*YOUR INSTRUCTIONS*.
Please filter the data down to the lines that include the word "zapebin" and copy them.
----------
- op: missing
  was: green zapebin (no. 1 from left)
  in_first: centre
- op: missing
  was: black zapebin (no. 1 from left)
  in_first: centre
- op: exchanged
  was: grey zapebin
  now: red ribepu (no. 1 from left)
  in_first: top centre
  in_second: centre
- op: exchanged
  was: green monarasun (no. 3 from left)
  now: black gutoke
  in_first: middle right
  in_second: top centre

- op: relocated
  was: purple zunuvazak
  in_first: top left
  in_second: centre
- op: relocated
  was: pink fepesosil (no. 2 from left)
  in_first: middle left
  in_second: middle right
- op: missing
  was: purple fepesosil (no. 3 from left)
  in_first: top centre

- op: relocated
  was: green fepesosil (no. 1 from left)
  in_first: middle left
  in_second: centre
----------
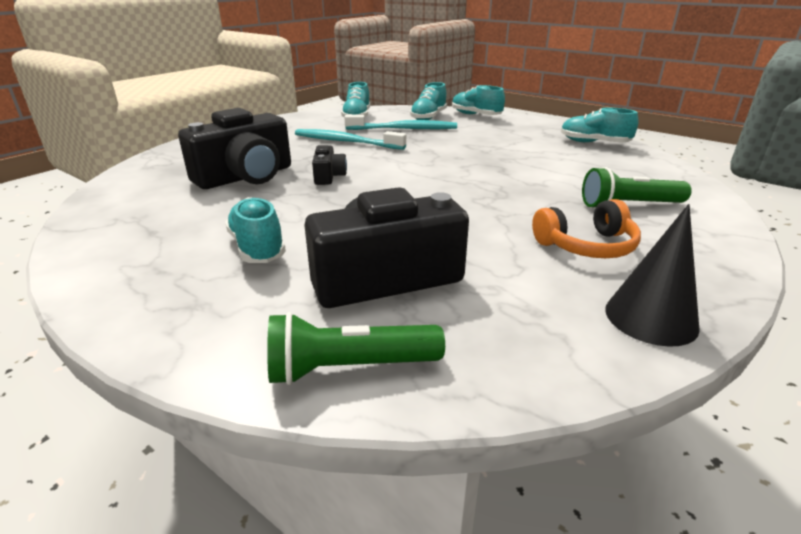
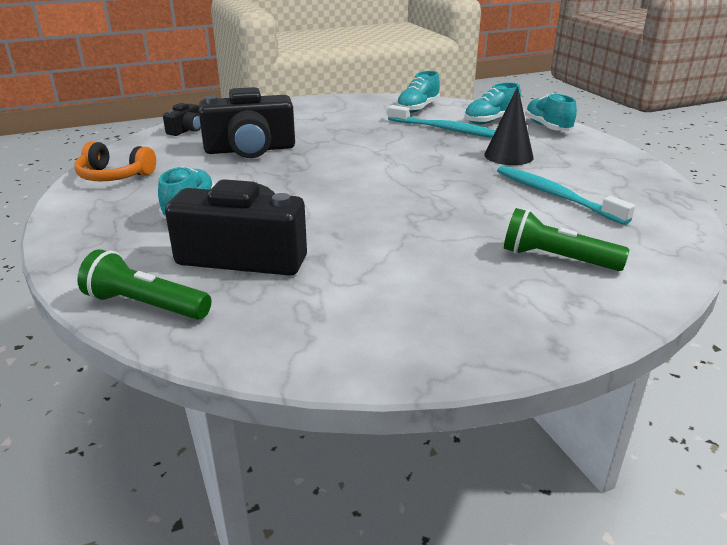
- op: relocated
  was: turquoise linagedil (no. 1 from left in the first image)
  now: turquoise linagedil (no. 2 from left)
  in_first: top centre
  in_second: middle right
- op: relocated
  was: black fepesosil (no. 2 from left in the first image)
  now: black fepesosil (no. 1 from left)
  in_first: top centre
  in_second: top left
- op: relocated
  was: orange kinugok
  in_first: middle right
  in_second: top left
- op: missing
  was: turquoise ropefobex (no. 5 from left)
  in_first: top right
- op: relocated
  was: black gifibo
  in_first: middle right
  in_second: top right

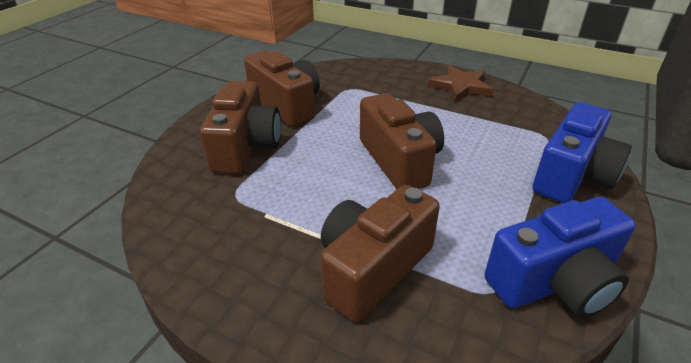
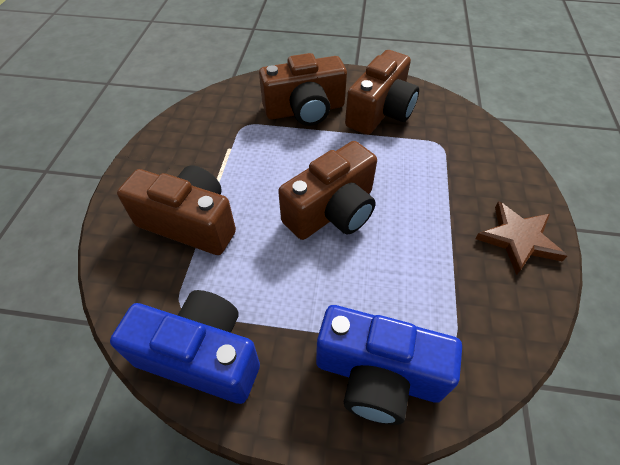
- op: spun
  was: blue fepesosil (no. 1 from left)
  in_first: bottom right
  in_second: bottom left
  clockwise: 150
----------
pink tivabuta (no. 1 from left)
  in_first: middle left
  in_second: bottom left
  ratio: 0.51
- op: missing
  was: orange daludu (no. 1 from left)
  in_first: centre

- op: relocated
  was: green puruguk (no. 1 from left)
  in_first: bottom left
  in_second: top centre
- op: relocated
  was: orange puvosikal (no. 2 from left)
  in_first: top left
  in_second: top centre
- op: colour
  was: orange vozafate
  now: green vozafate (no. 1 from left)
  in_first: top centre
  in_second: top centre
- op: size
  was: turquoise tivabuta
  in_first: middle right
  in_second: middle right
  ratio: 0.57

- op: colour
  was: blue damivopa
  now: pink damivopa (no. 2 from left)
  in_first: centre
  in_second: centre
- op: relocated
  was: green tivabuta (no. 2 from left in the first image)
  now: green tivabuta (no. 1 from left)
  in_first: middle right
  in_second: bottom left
----------
*ANSWER TO THE EXERCISE*.
  was: green zapebin (no. 1 from left)
  was: black zapebin (no. 1 from left)
  was: grey zapebin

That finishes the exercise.